From the records below, please return each line that holds the word "yellow".
──────── Dataset records ────────
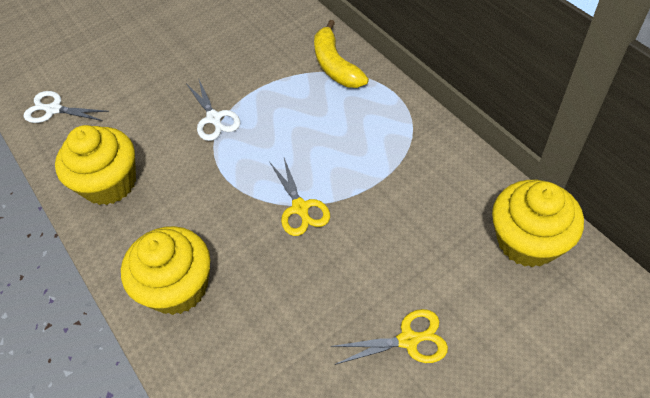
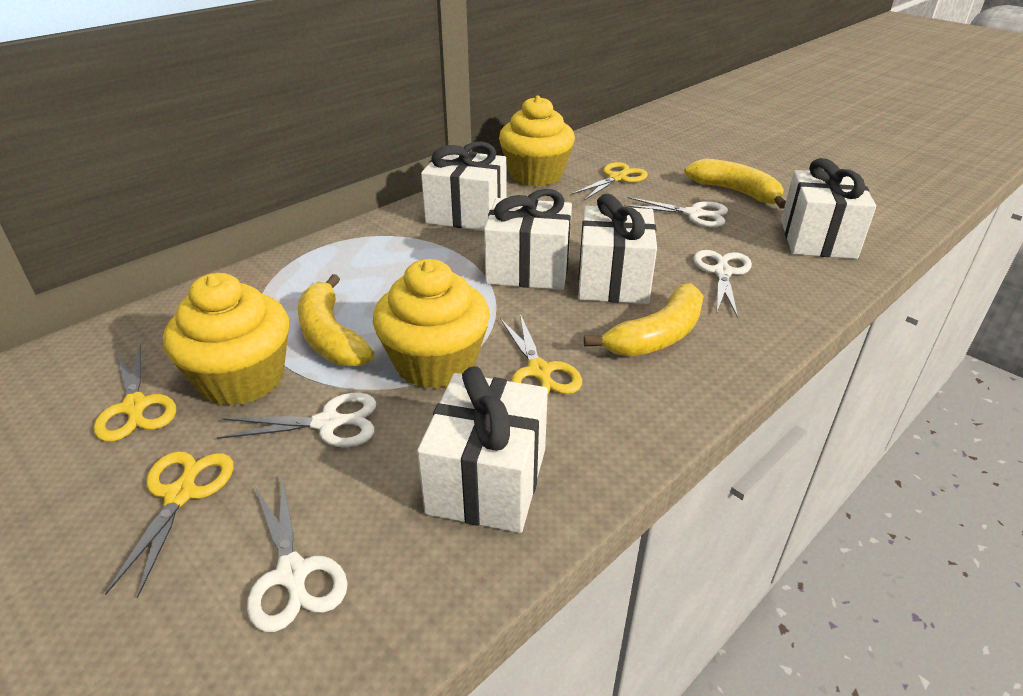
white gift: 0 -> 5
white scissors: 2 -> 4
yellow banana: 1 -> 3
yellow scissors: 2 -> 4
────────
──────── Dataset records ────────
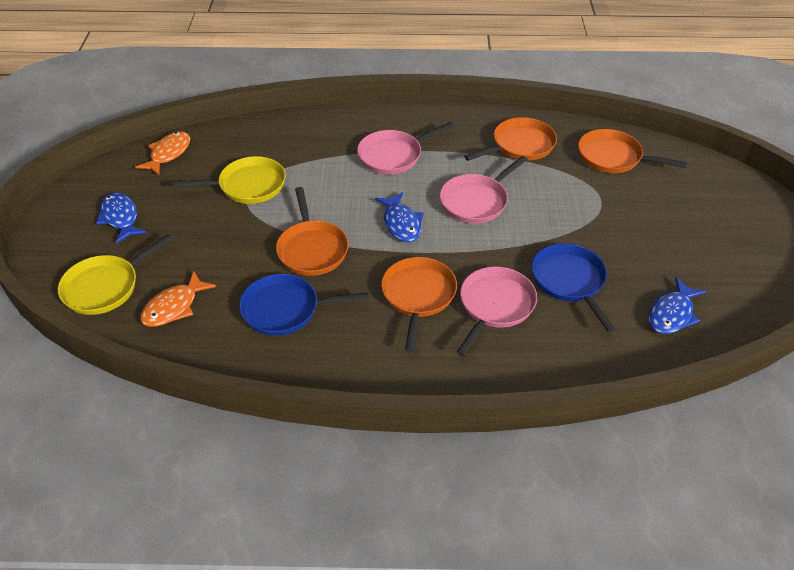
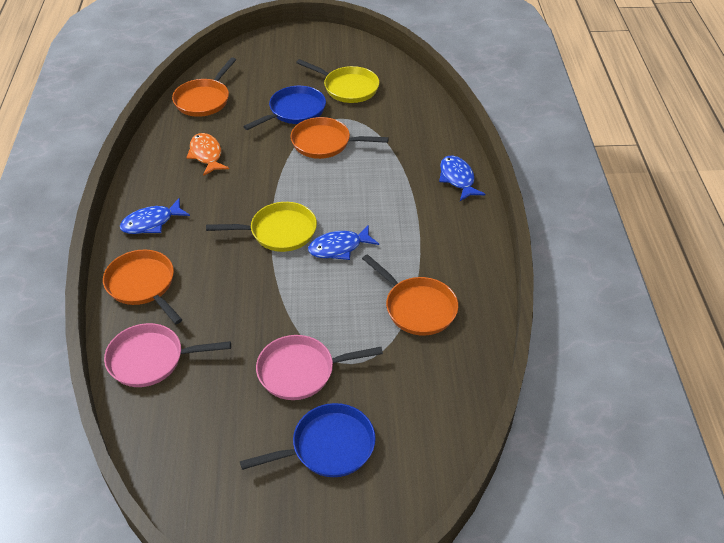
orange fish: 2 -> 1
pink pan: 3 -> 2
────────
## Answer
yellow banana: 1 -> 3
yellow scissors: 2 -> 4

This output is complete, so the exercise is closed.